━━━ Source data

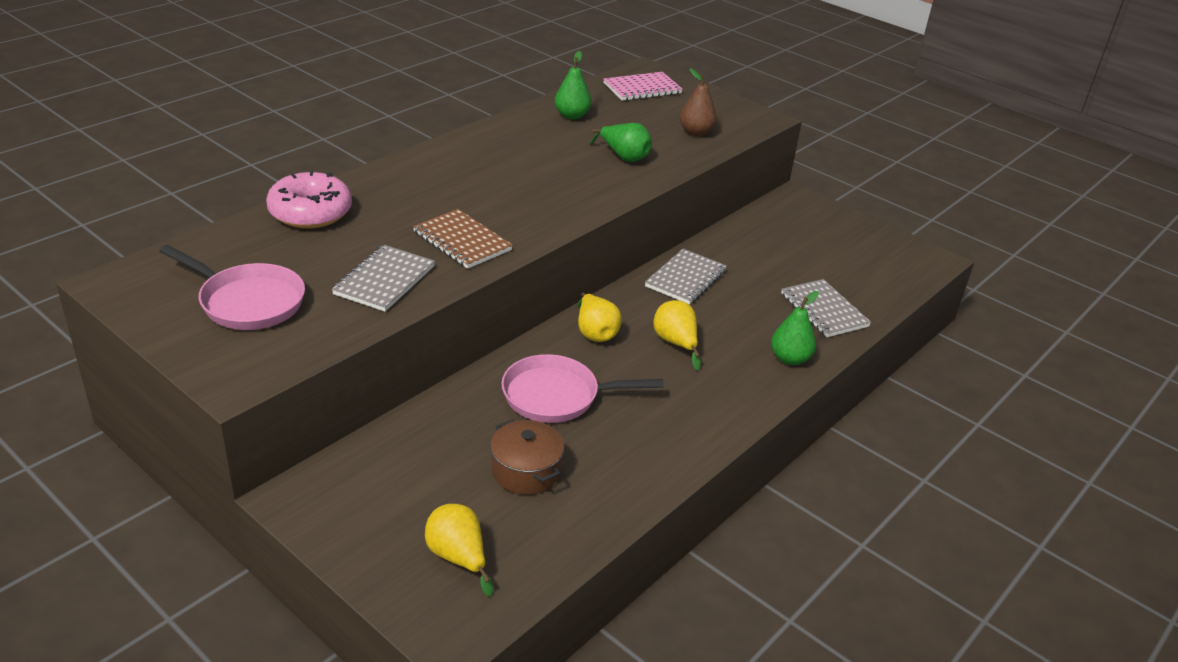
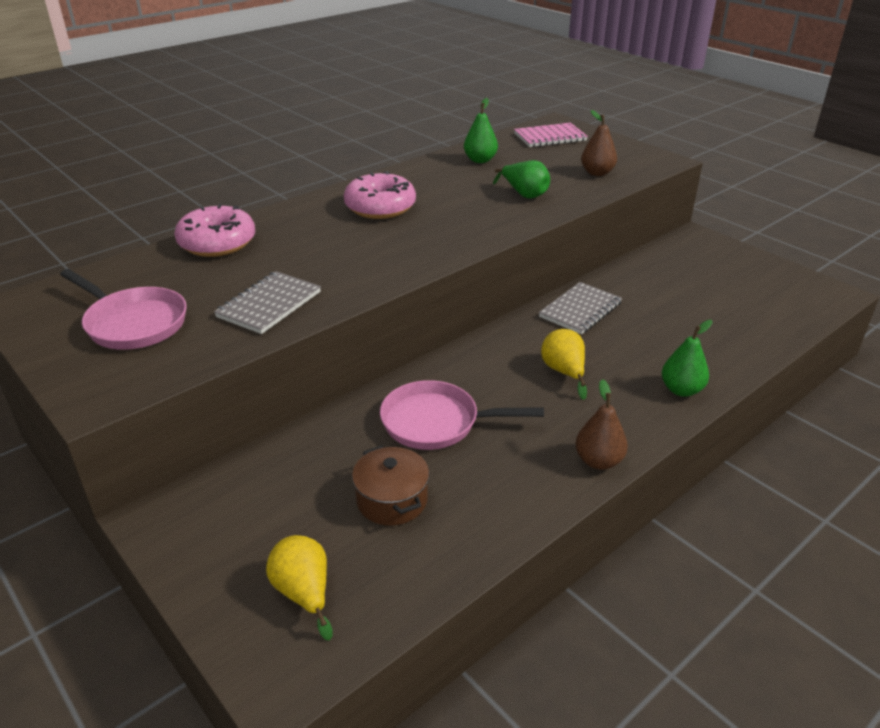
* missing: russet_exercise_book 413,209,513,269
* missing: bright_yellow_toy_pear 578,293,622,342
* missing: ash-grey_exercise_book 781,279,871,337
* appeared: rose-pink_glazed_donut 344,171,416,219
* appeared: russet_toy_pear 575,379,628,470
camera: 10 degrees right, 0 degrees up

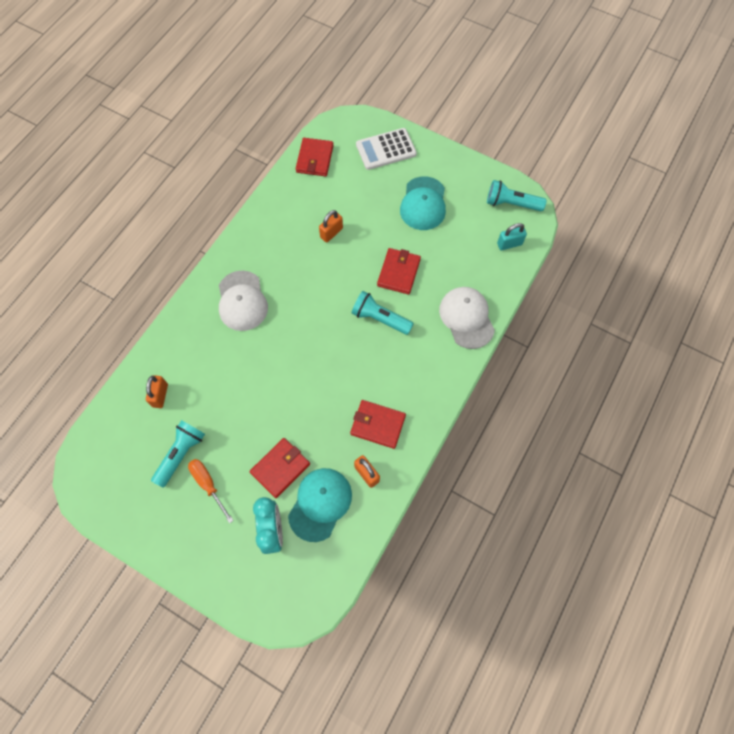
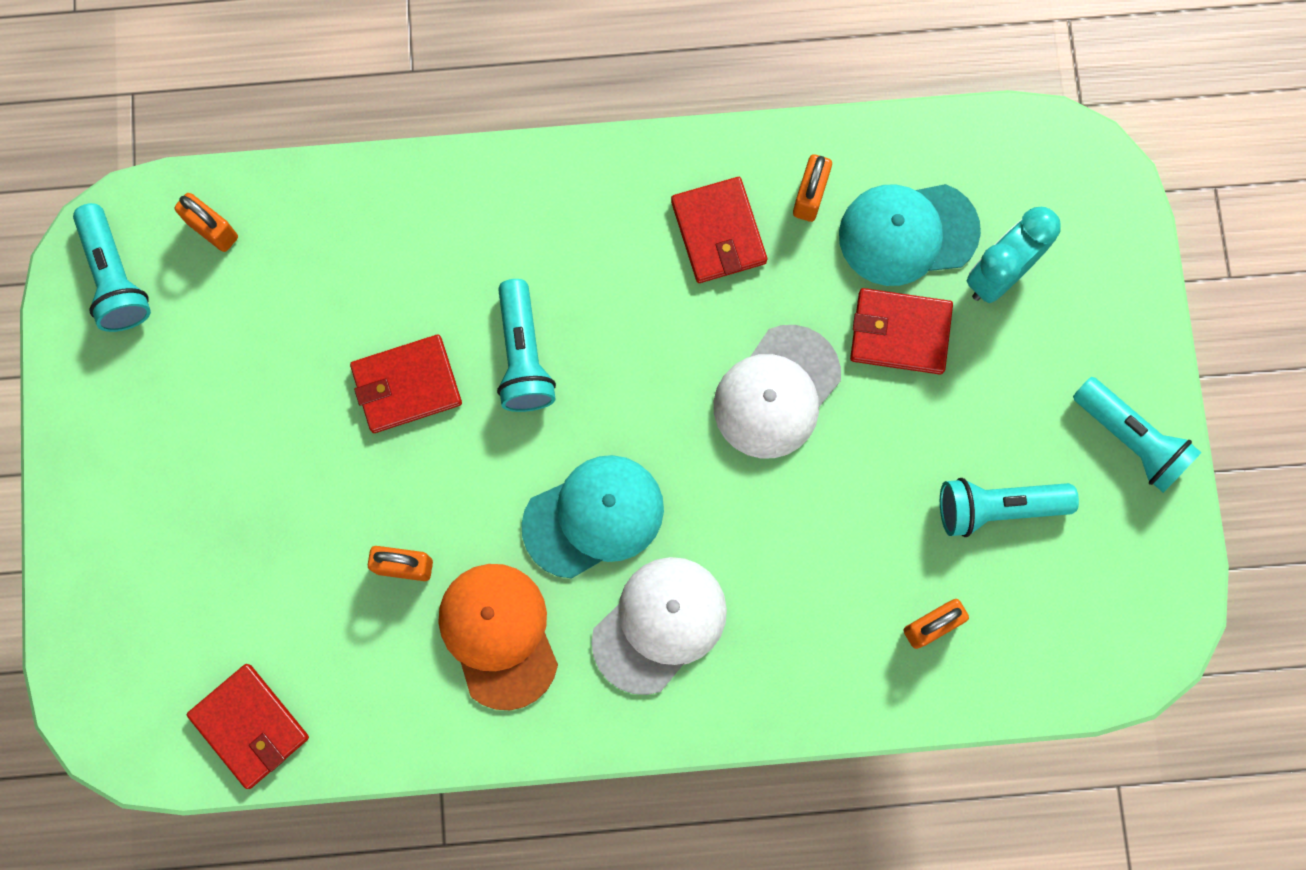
* missing: orange-coloured_screwdriver 188,459,234,523
* spun: red_billfold 296,138,334,176 = 187,664,309,789 75 degrees clockwise
* missing: white_pocket_calculator 356,128,417,170
* relocated: turquoise_peaked_cap 400,176,446,230 to 521,455,664,579
* relocated: white_peaked_cap 439,287,495,349 to 714,325,841,458
* colour: turquoise_padlock 497,223,527,250 to orange-coloured_padlock 174,193,238,252
* appeared: orange-coloured_peaked_cap 438,564,558,710
* appeared: turquoise_pocket_torch 1073,377,1202,493
camera: 125 degrees left, 10 degrees up

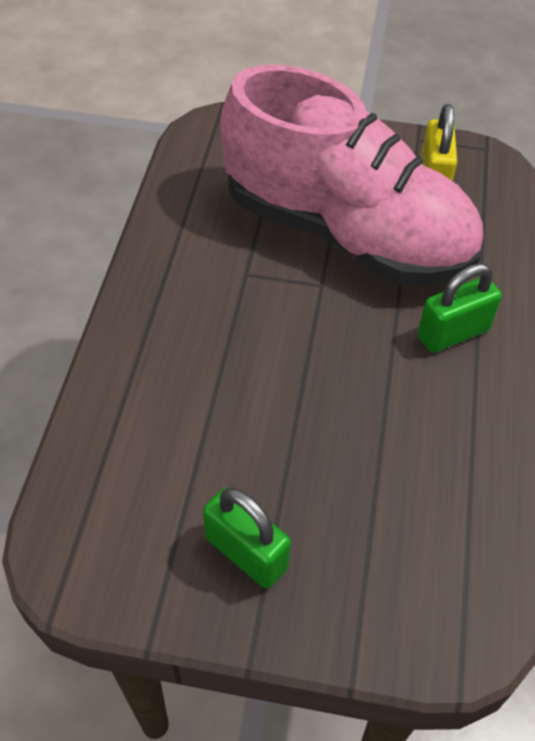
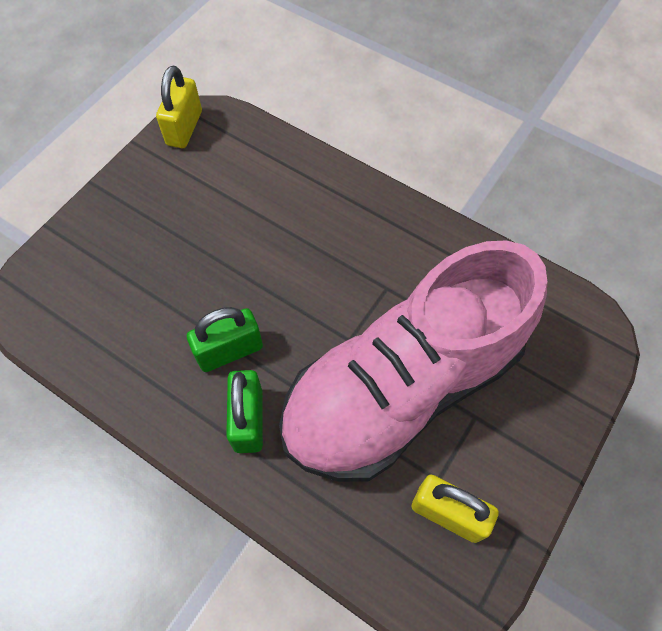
* relocated: green_padlock 203,488,291,589 to 187,307,263,372
* appeared: bright_yellow_padlock 156,66,202,148
camera: 115 degrees right, 10 degrees up

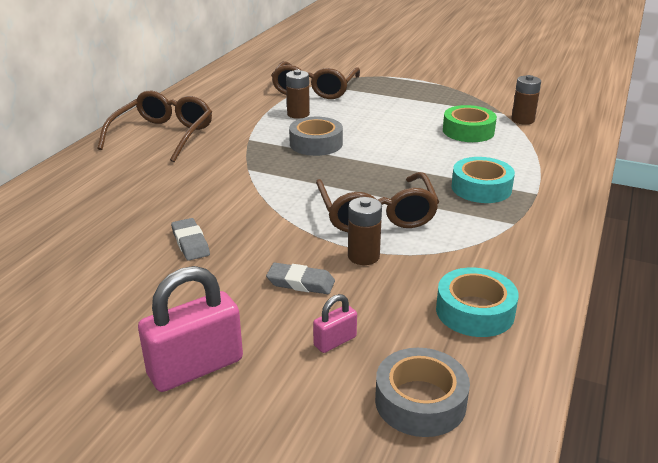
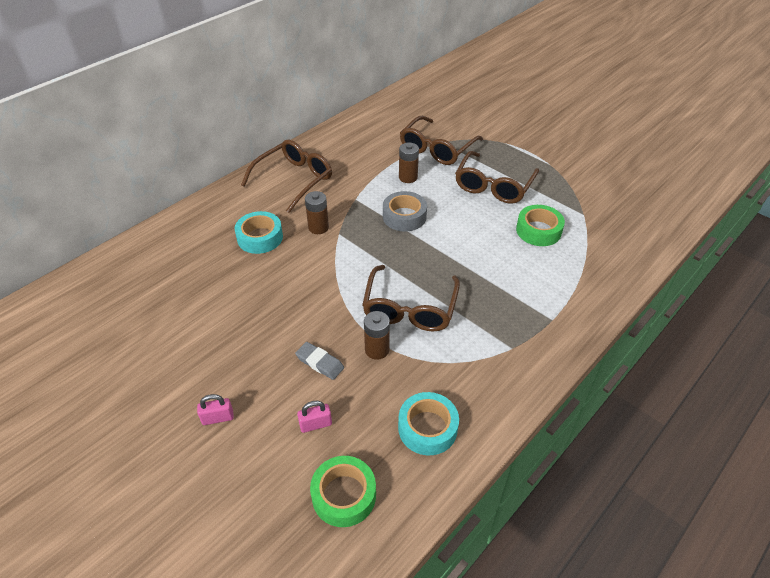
* size: rose-pink_padlock 138,266,243,392 = 197,394,234,425 x0.50
* missing: ash-grey_pencil_eraser 171,218,210,261
* colour: ash-grey_tape 375,348,470,437 to green_tape 310,456,376,527
* relocated: turquoise_tape 451,157,515,203 to 235,211,283,254
* relocated: russet_power_cell 511,75,541,125 to 305,191,329,234
* appeared: russet_glasses 455,151,539,204
camera: 20 degrees right, 15 degrees up

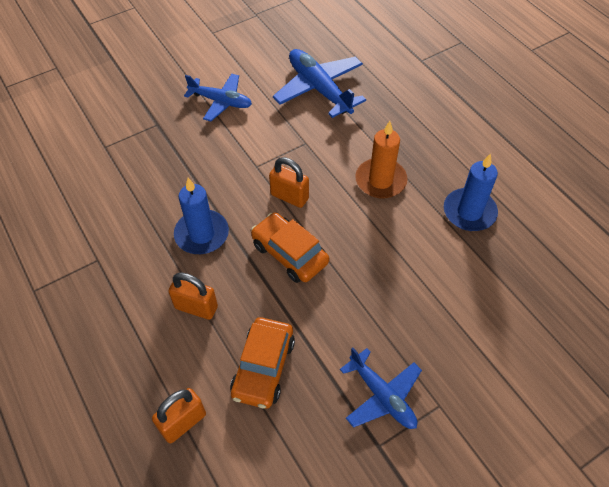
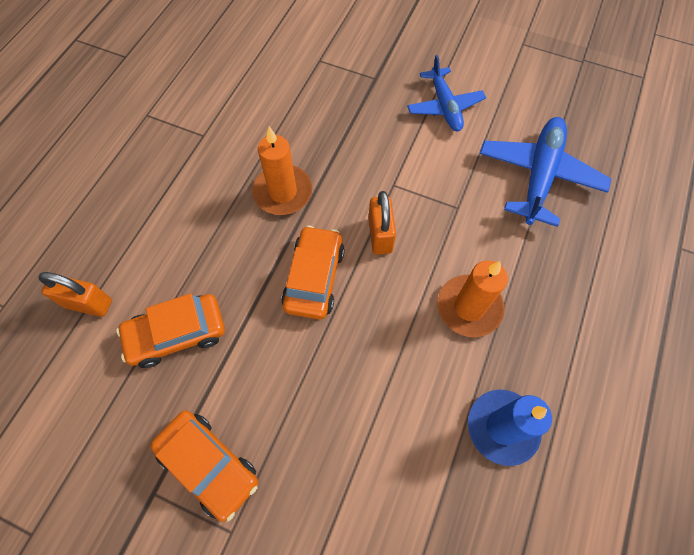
* missing: orange-coloured_padlock 168,273,218,320
* colour: royal_blue_wax_candle 174,178,229,254 to orange-coloured_wax_candle 252,127,312,215
* exchanged: royal_blue_aeroplane 340,348,422,429 to orange-coloured_car 150,410,258,522
camera: 55 degrees right, 10 degrees up

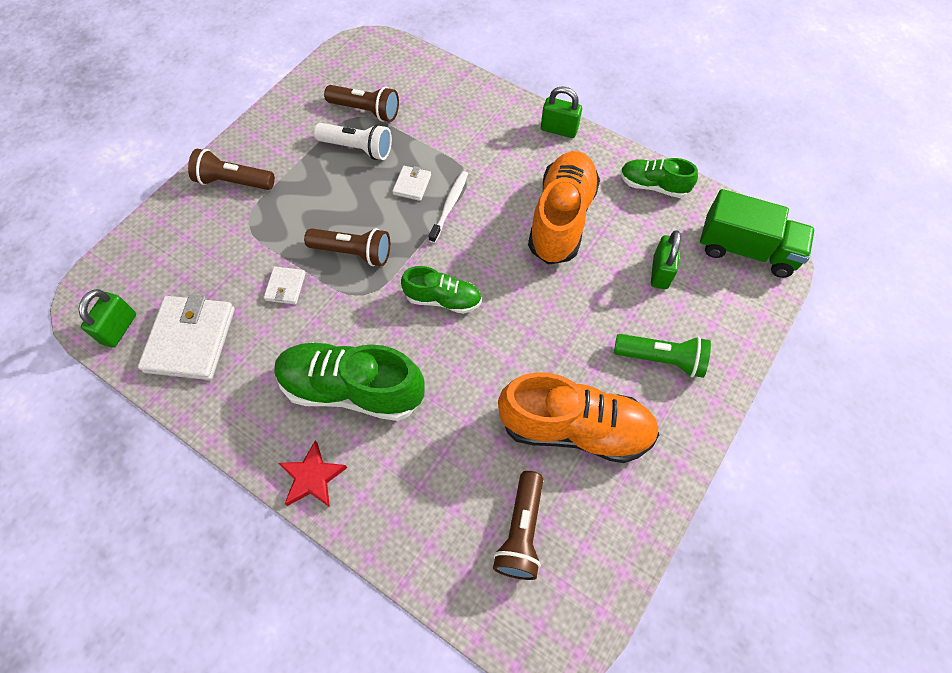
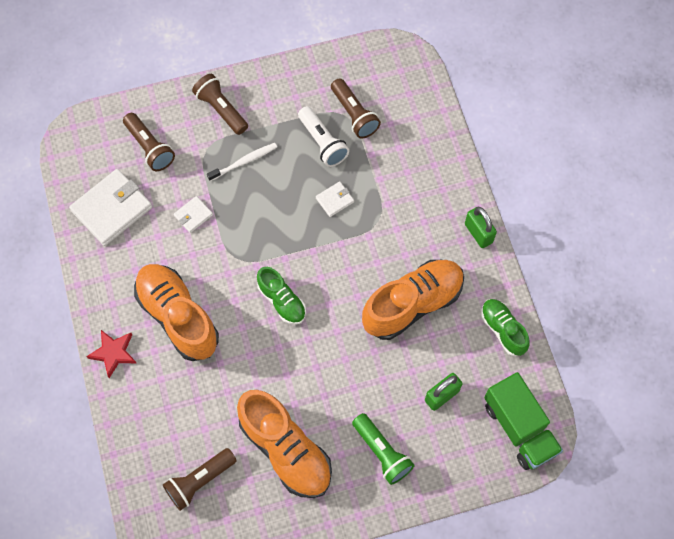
* missing: green_padlock 79,289,136,348
* colour: green_sneaker 274,342,424,421 to orange-coloured_sneaker 134,264,219,361
* relocated: russet_pocket_torch 304,228,390,266 to 123,113,175,171
* relocated: white_toothbrush 429,171,468,243 to 207,143,277,181
camera: 40 degrees right, 5 degrees up

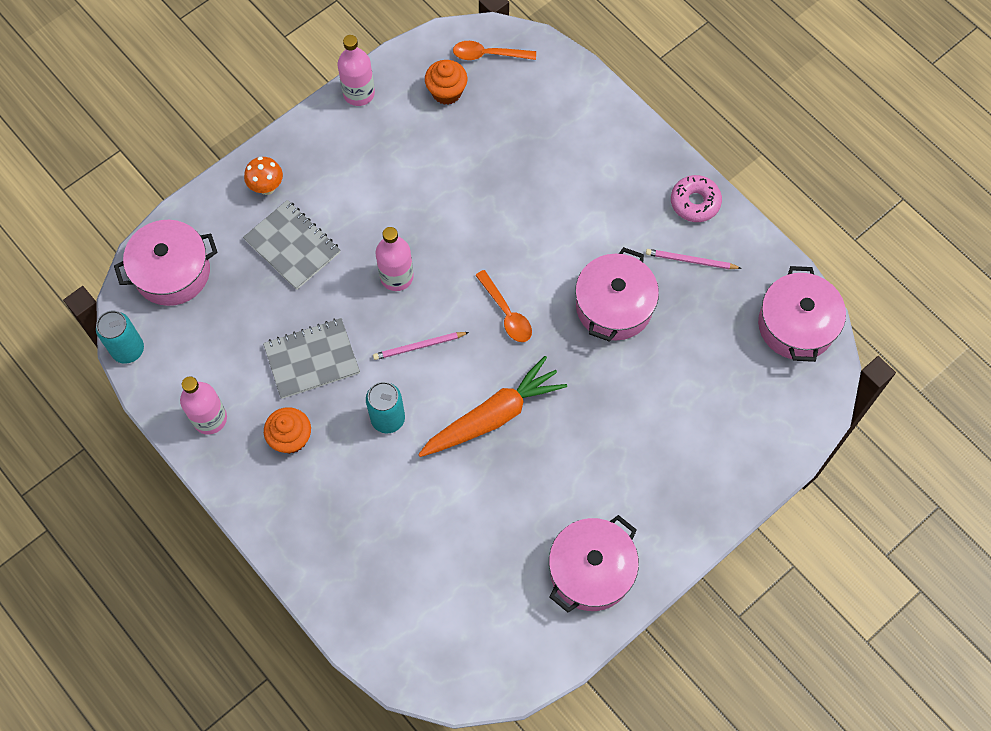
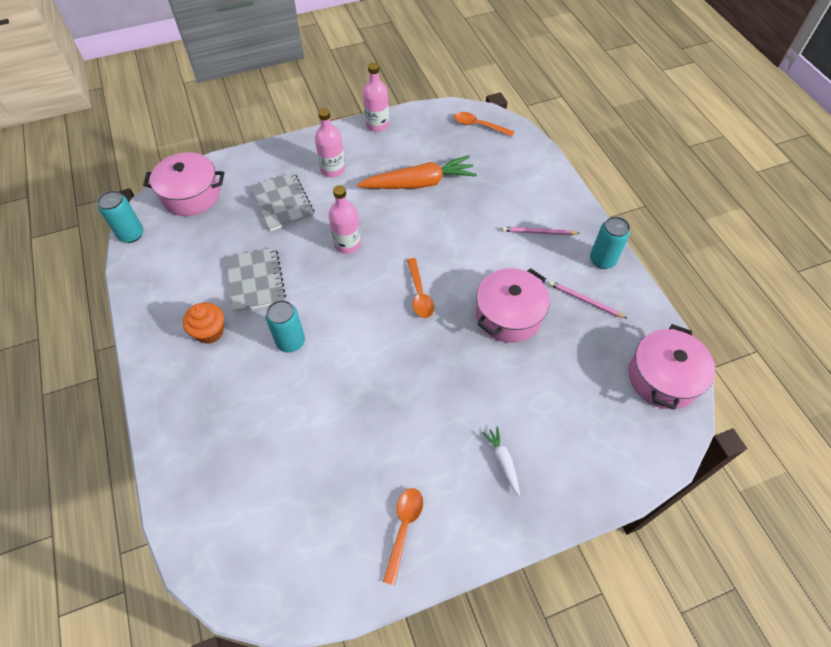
* relocated: rose-pink_drink_bottle 180,376,227,435 to 315,108,345,178
* missing: orange-coloured_mushroom 244,157,283,195
* spun: ash-grey_exercise_book 263,318,360,399 = 226,247,286,313 75 degrees clockwise
* relocated: rose-pink_lead_pencil 373,332,469,360 to 502,227,580,235
* relocated: orange-coloured_toy_carrot 418,356,567,457 to 357,155,477,189
* missing: orange-coloured_muffin 425,60,468,105
* exchanged: rose-pink_stockpot 549,515,639,612 to orange-coloured_teaspoon 383,488,423,586
* exchanged: rose-pink_glazed_donut 671,175,722,222 to turquoise_tin 590,217,630,269
* appeared: white_toy_carrot 482,427,520,496
camera: 20 degrees right, 10 degrees down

━━━━━━

What you will do: Make a word-for-word repeat of the material, skipping all pictures.

The answer:
* missing: russet_exercise_book 413,209,513,269
* missing: bright_yellow_toy_pear 578,293,622,342
* missing: ash-grey_exercise_book 781,279,871,337
* appeared: rose-pink_glazed_donut 344,171,416,219
* appeared: russet_toy_pear 575,379,628,470
camera: 10 degrees right, 0 degrees up

* missing: orange-coloured_screwdriver 188,459,234,523
* spun: red_billfold 296,138,334,176 = 187,664,309,789 75 degrees clockwise
* missing: white_pocket_calculator 356,128,417,170
* relocated: turquoise_peaked_cap 400,176,446,230 to 521,455,664,579
* relocated: white_peaked_cap 439,287,495,349 to 714,325,841,458
* colour: turquoise_padlock 497,223,527,250 to orange-coloured_padlock 174,193,238,252
* appeared: orange-coloured_peaked_cap 438,564,558,710
* appeared: turquoise_pocket_torch 1073,377,1202,493
camera: 125 degrees left, 10 degrees up

* relocated: green_padlock 203,488,291,589 to 187,307,263,372
* appeared: bright_yellow_padlock 156,66,202,148
camera: 115 degrees right, 10 degrees up

* size: rose-pink_padlock 138,266,243,392 = 197,394,234,425 x0.50
* missing: ash-grey_pencil_eraser 171,218,210,261
* colour: ash-grey_tape 375,348,470,437 to green_tape 310,456,376,527
* relocated: turquoise_tape 451,157,515,203 to 235,211,283,254
* relocated: russet_power_cell 511,75,541,125 to 305,191,329,234
* appeared: russet_glasses 455,151,539,204
camera: 20 degrees right, 15 degrees up

* missing: orange-coloured_padlock 168,273,218,320
* colour: royal_blue_wax_candle 174,178,229,254 to orange-coloured_wax_candle 252,127,312,215
* exchanged: royal_blue_aeroplane 340,348,422,429 to orange-coloured_car 150,410,258,522
camera: 55 degrees right, 10 degrees up

* missing: green_padlock 79,289,136,348
* colour: green_sneaker 274,342,424,421 to orange-coloured_sneaker 134,264,219,361
* relocated: russet_pocket_torch 304,228,390,266 to 123,113,175,171
* relocated: white_toothbrush 429,171,468,243 to 207,143,277,181
camera: 40 degrees right, 5 degrees up

* relocated: rose-pink_drink_bottle 180,376,227,435 to 315,108,345,178
* missing: orange-coloured_mushroom 244,157,283,195
* spun: ash-grey_exercise_book 263,318,360,399 = 226,247,286,313 75 degrees clockwise
* relocated: rose-pink_lead_pencil 373,332,469,360 to 502,227,580,235
* relocated: orange-coloured_toy_carrot 418,356,567,457 to 357,155,477,189
* missing: orange-coloured_muffin 425,60,468,105
* exchanged: rose-pink_stockpot 549,515,639,612 to orange-coloured_teaspoon 383,488,423,586
* exchanged: rose-pink_glazed_donut 671,175,722,222 to turquoise_tin 590,217,630,269
* appeared: white_toy_carrot 482,427,520,496
camera: 20 degrees right, 10 degrees down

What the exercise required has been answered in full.